--- DATA TO USE ---

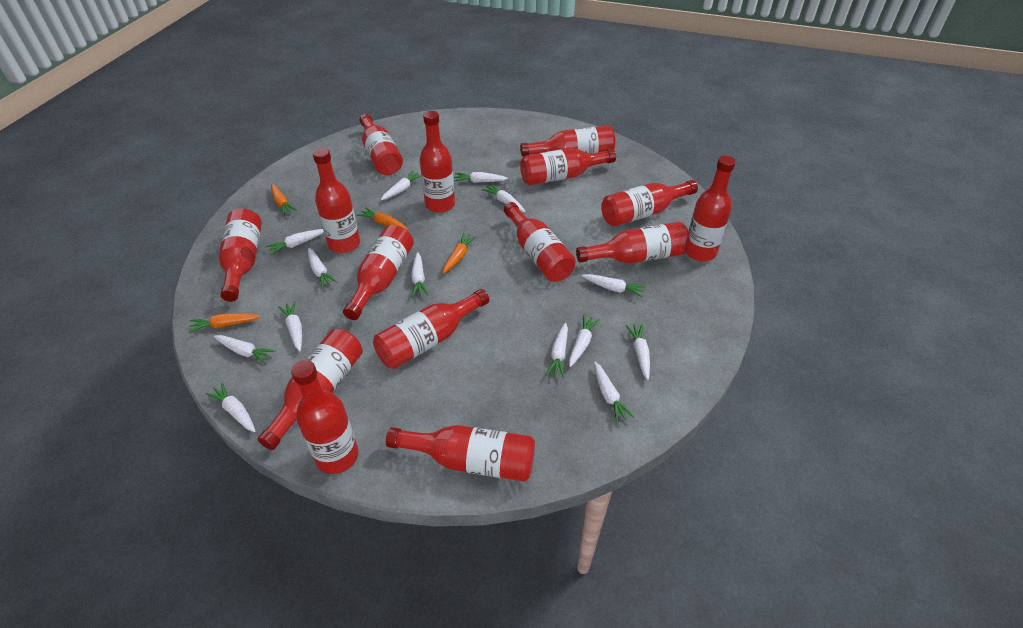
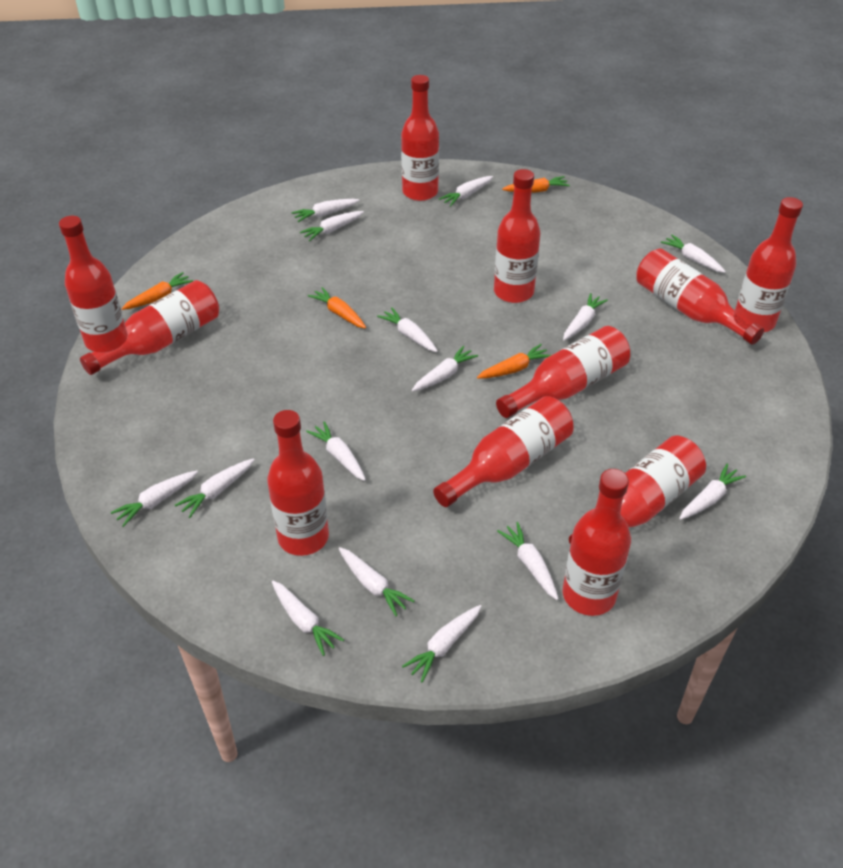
red bottle: 15 -> 11
white carrot: 14 -> 15

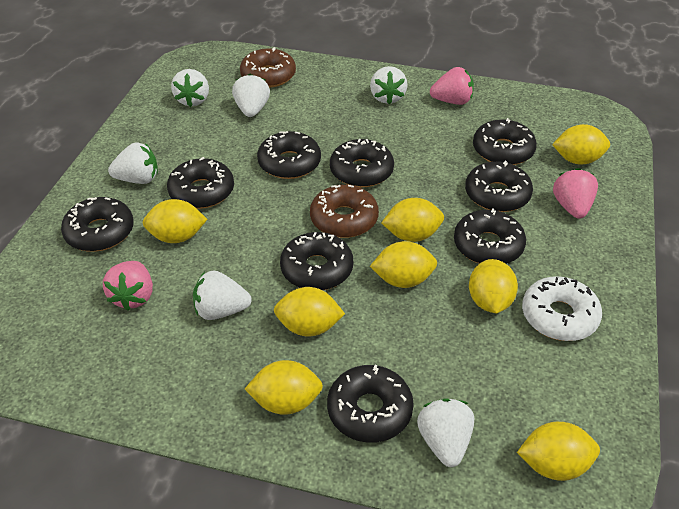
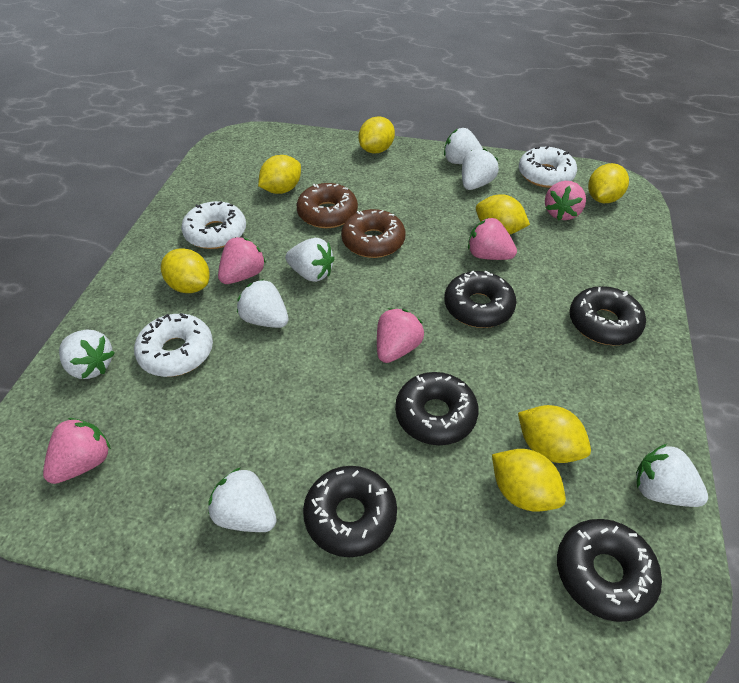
black donut: 9 -> 5
pink strawberry: 3 -> 5
white donut: 1 -> 3
white strawberry: 6 -> 7
yellow lemon: 8 -> 7

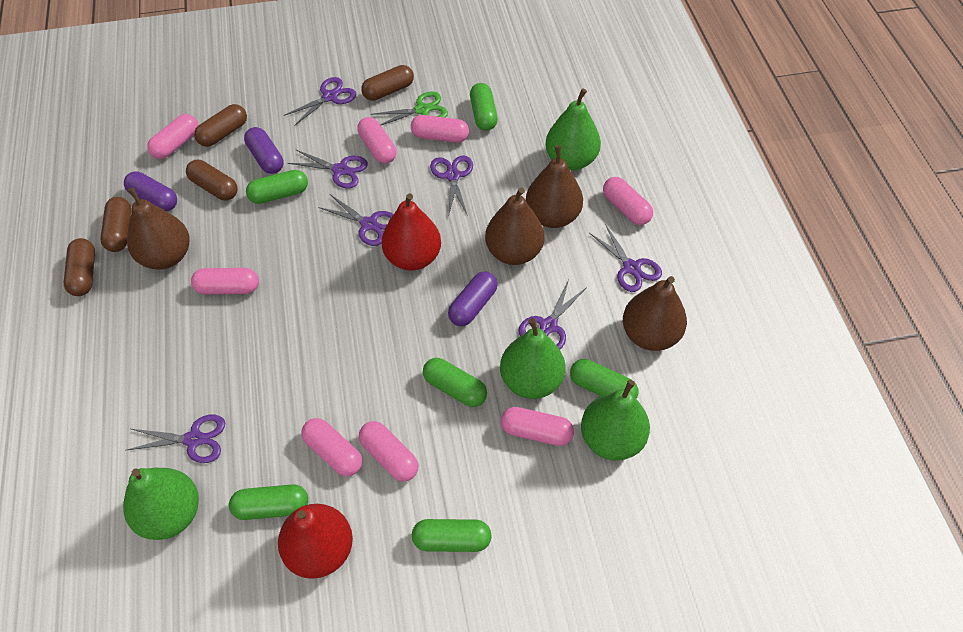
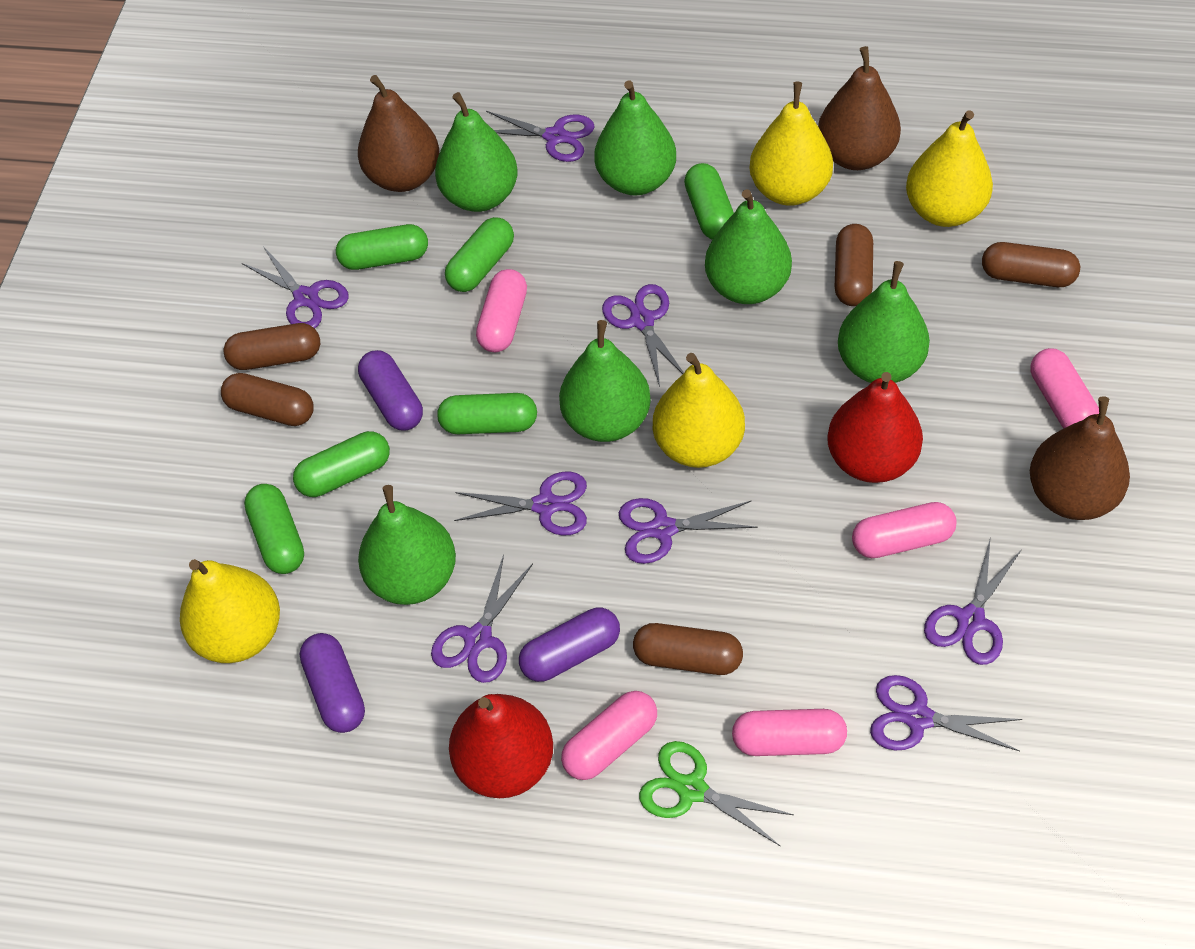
brown pear: 4 -> 3
green pear: 4 -> 6
pink capsule: 8 -> 5
purple scissors: 7 -> 8
yellow pear: 0 -> 4

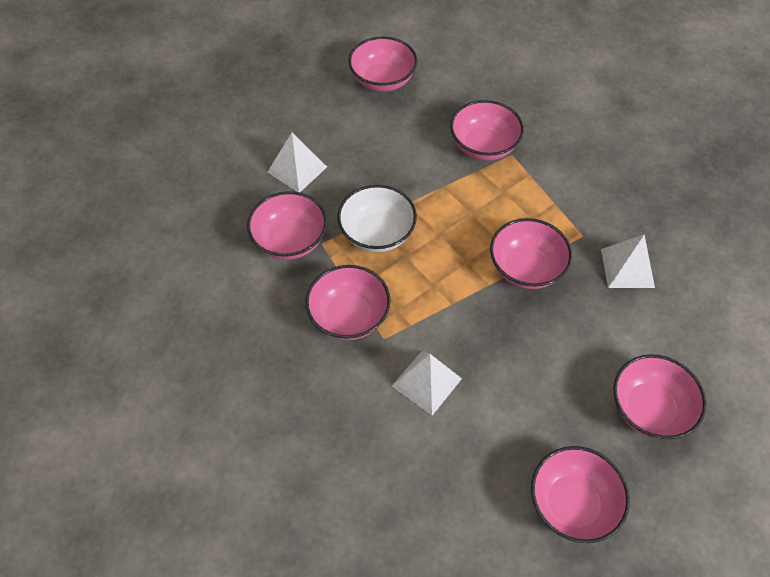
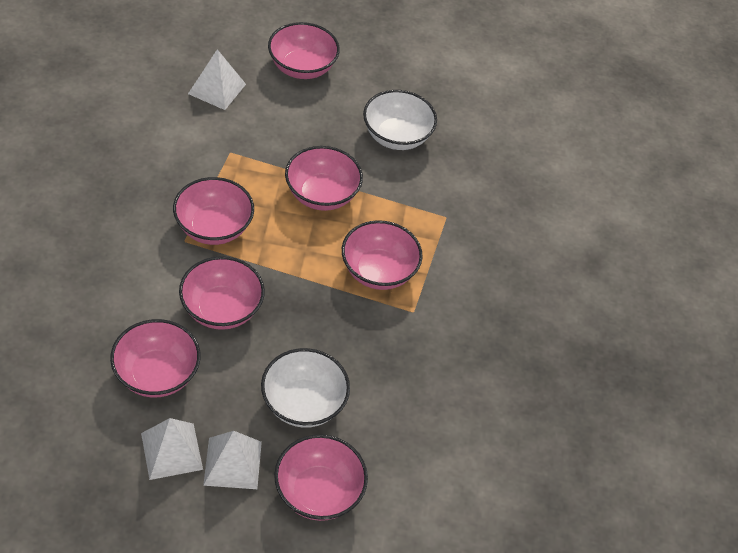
white bowl: 1 -> 2

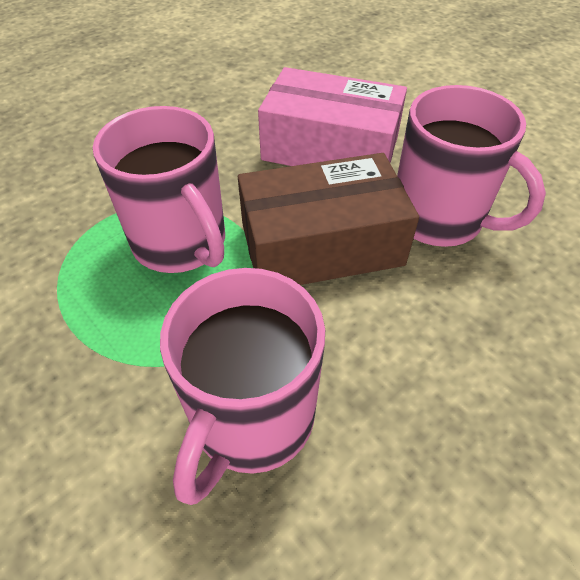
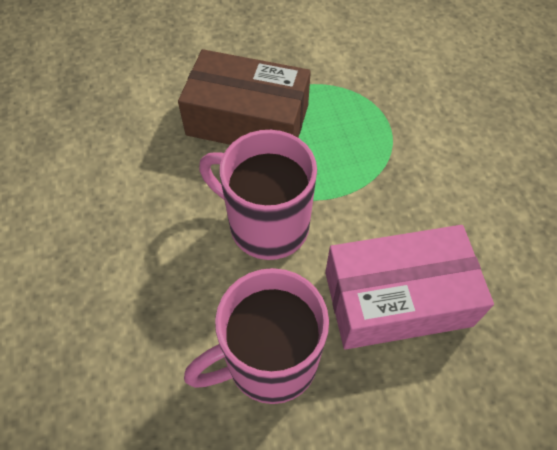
pink mug: 3 -> 2

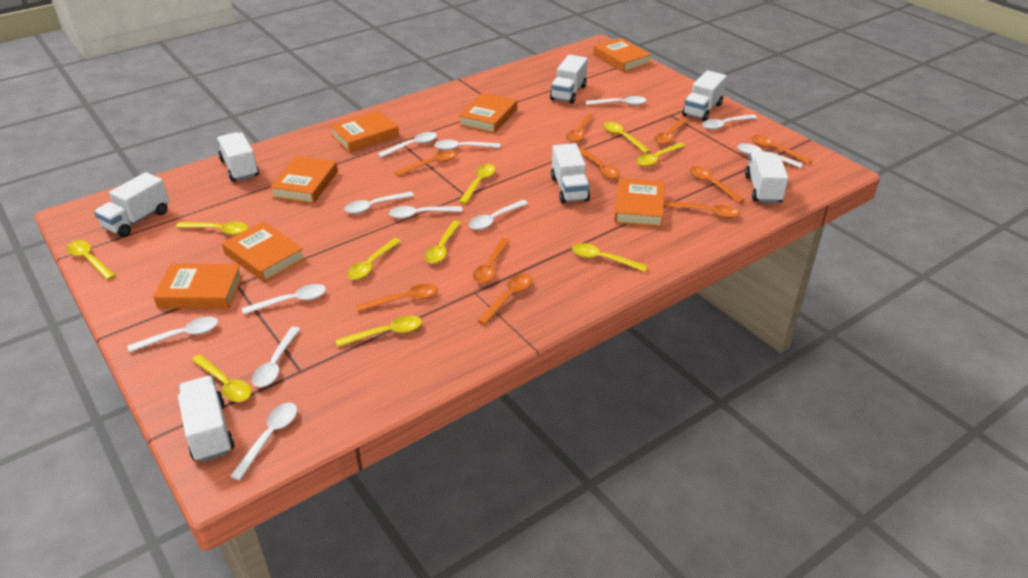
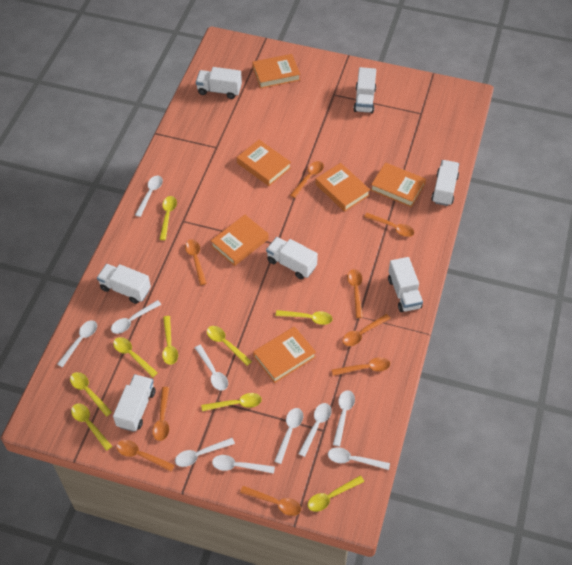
orange book: 7 -> 6
orange spoon: 10 -> 9
white spoon: 12 -> 10
yellow spoon: 10 -> 9

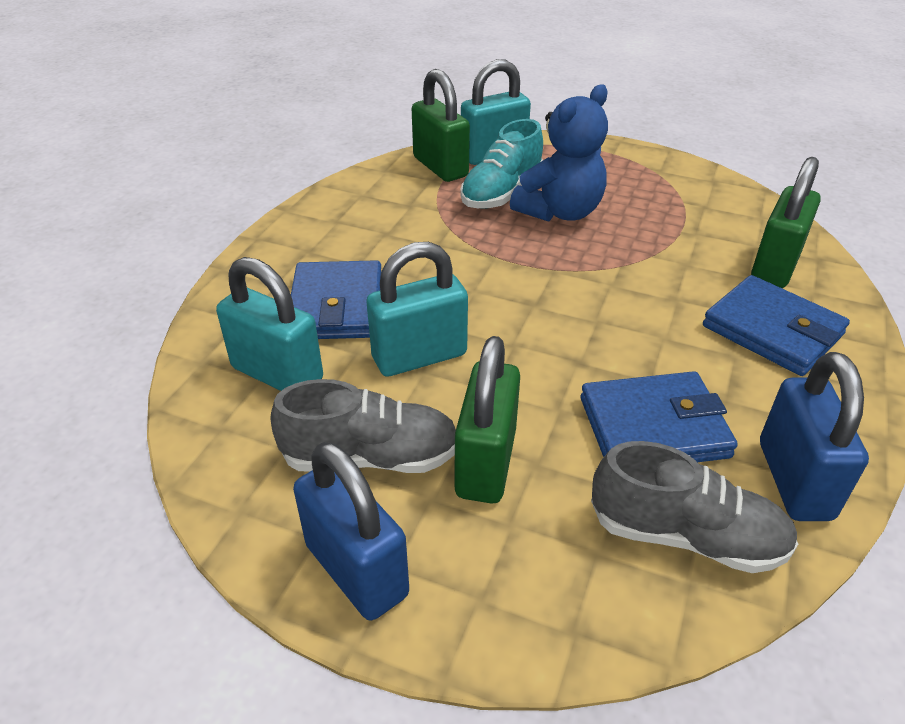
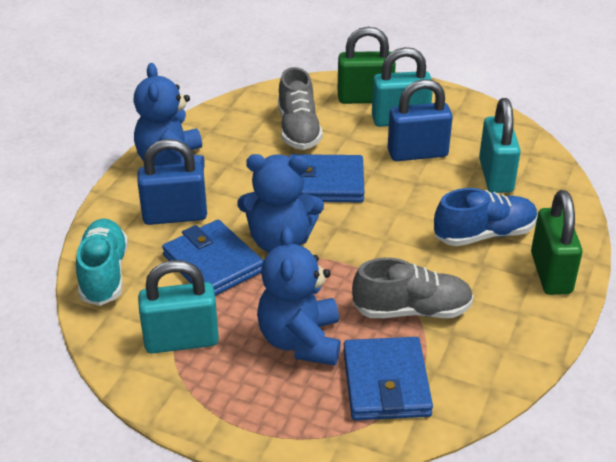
blue shoe: 0 -> 1
blue teddy bear: 1 -> 3
green padlock: 3 -> 2

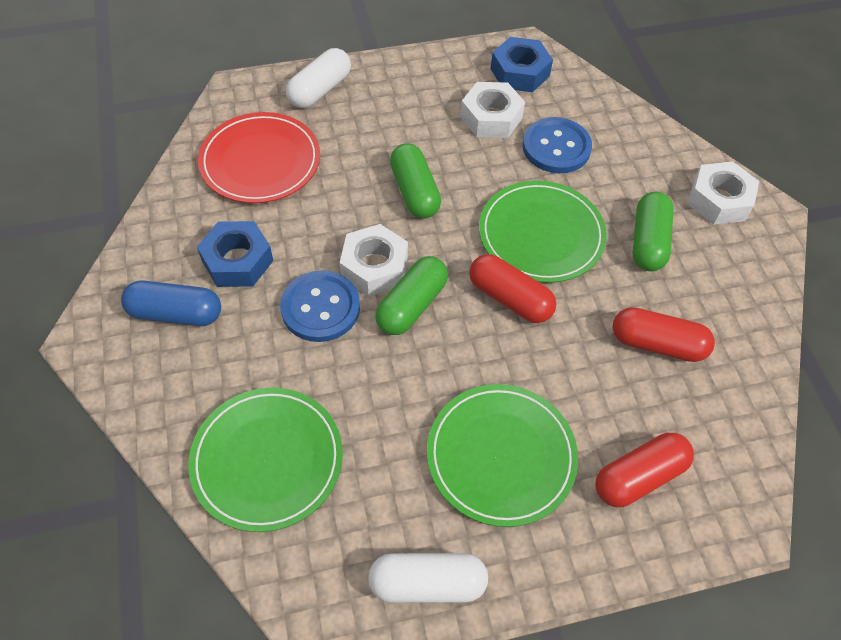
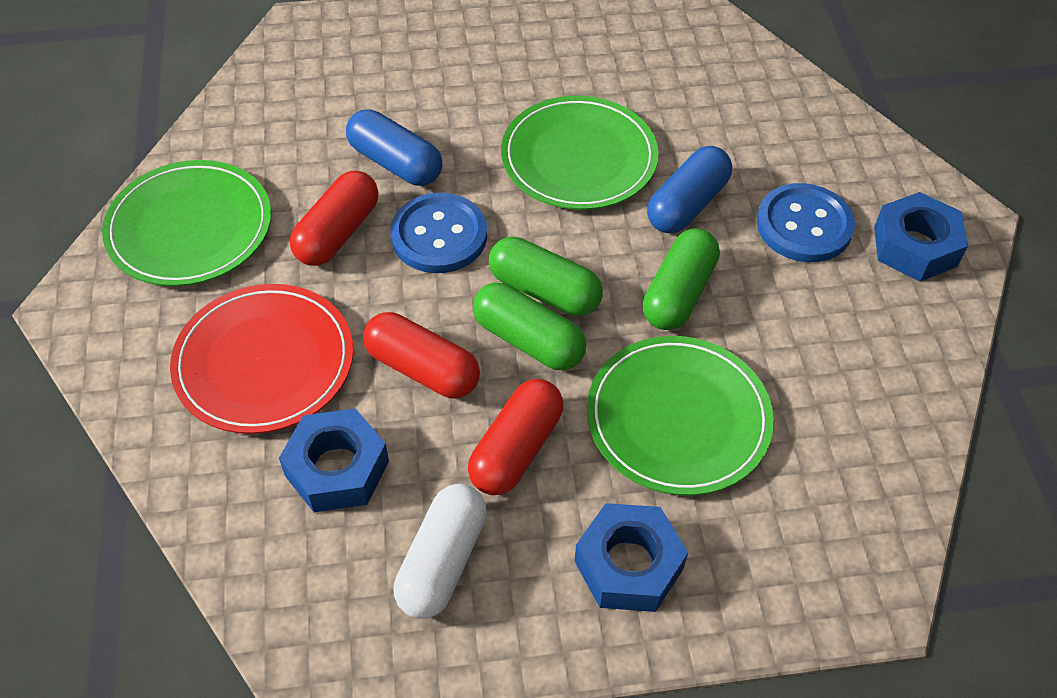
blue capsule: 1 -> 2
blue nut: 2 -> 3
white capsule: 2 -> 1
white nut: 3 -> 0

---

WHAT THE TASK REQUIRES =>
Go through the lines above. Select every one that has the string "yellow".

FINISHED EXERCISE =>
yellow lemon: 8 -> 7
yellow pear: 0 -> 4
yellow spoon: 10 -> 9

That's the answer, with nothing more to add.